> _TASK OBJECTIVE_
Reproduce the data below in full and to the letter, images excepted.

> _INFORMATION SUPPLIED_
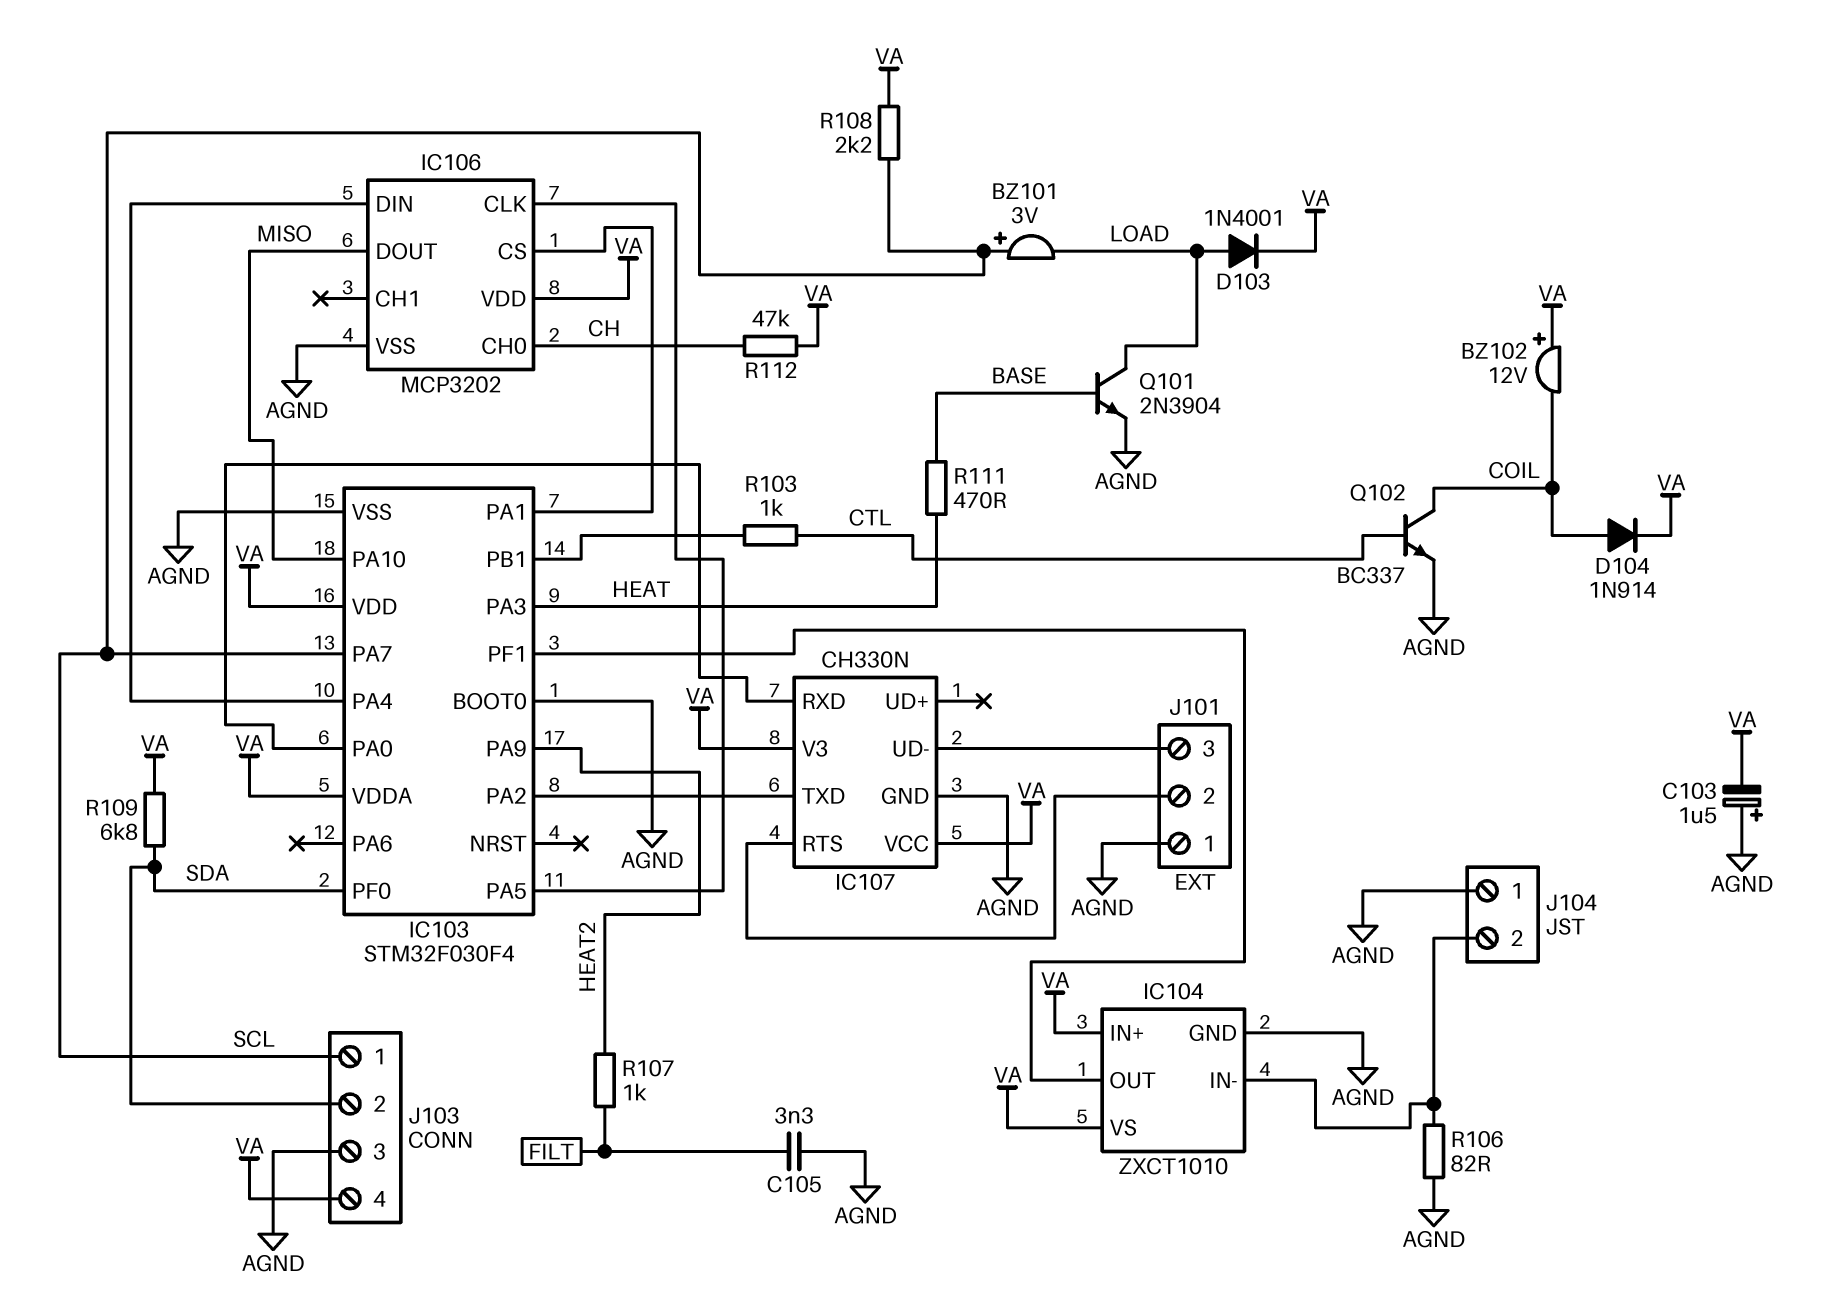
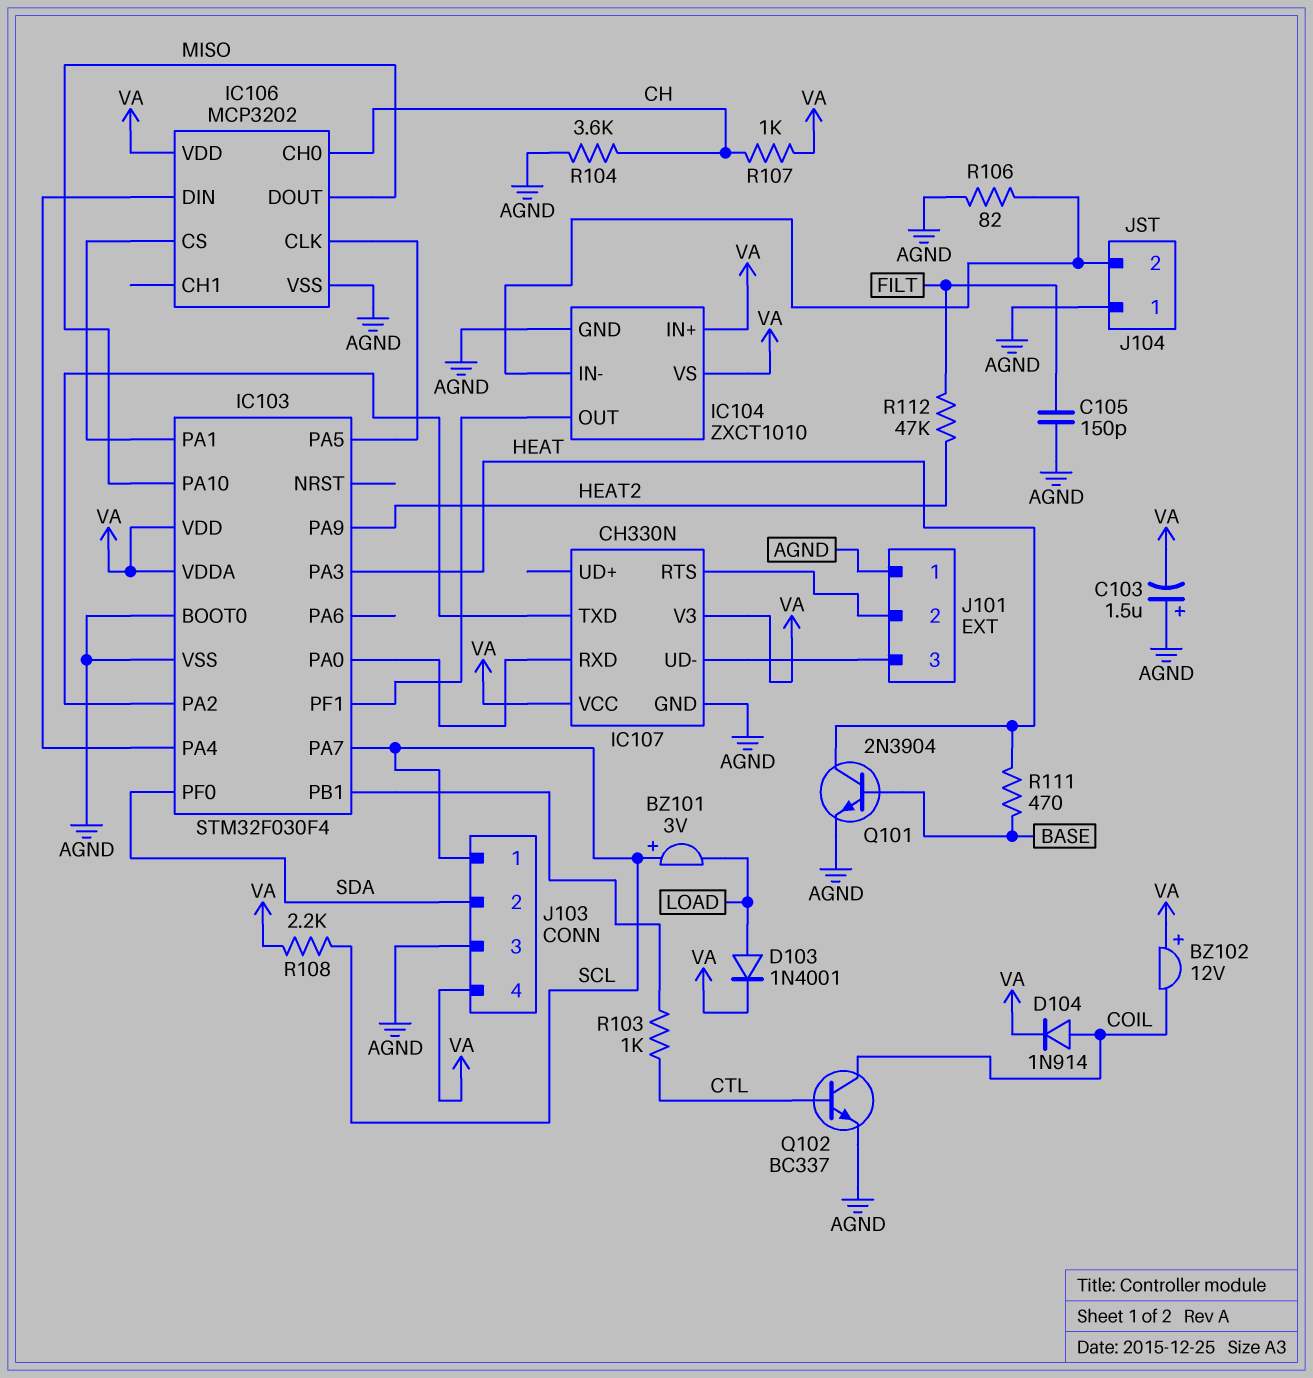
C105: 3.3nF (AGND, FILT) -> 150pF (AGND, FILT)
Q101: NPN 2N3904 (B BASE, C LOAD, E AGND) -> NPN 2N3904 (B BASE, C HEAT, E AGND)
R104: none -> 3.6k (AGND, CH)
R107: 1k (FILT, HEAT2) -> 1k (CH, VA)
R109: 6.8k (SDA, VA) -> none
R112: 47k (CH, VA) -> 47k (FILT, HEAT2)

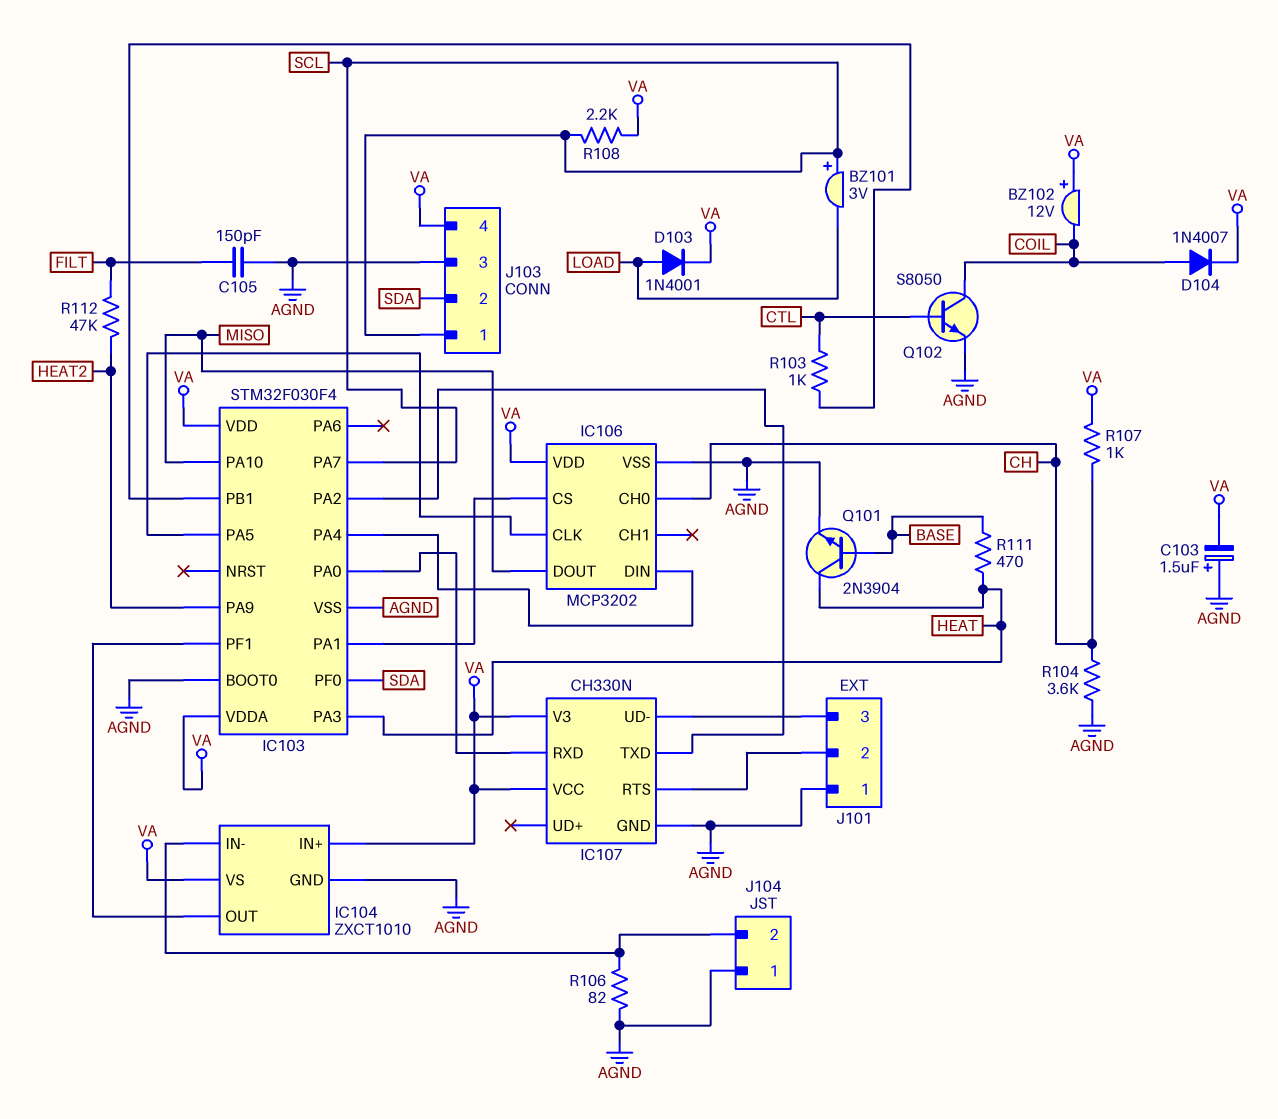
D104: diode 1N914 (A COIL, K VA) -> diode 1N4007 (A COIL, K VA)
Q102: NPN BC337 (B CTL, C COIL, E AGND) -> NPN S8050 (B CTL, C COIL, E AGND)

> _SOLVED EXERCISE_
C105: 3.3nF (AGND, FILT) -> 150pF (AGND, FILT)
Q101: NPN 2N3904 (B BASE, C LOAD, E AGND) -> NPN 2N3904 (B BASE, C HEAT, E AGND)
R104: none -> 3.6k (AGND, CH)
R107: 1k (FILT, HEAT2) -> 1k (CH, VA)
R109: 6.8k (SDA, VA) -> none
R112: 47k (CH, VA) -> 47k (FILT, HEAT2)

D104: diode 1N914 (A COIL, K VA) -> diode 1N4007 (A COIL, K VA)
Q102: NPN BC337 (B CTL, C COIL, E AGND) -> NPN S8050 (B CTL, C COIL, E AGND)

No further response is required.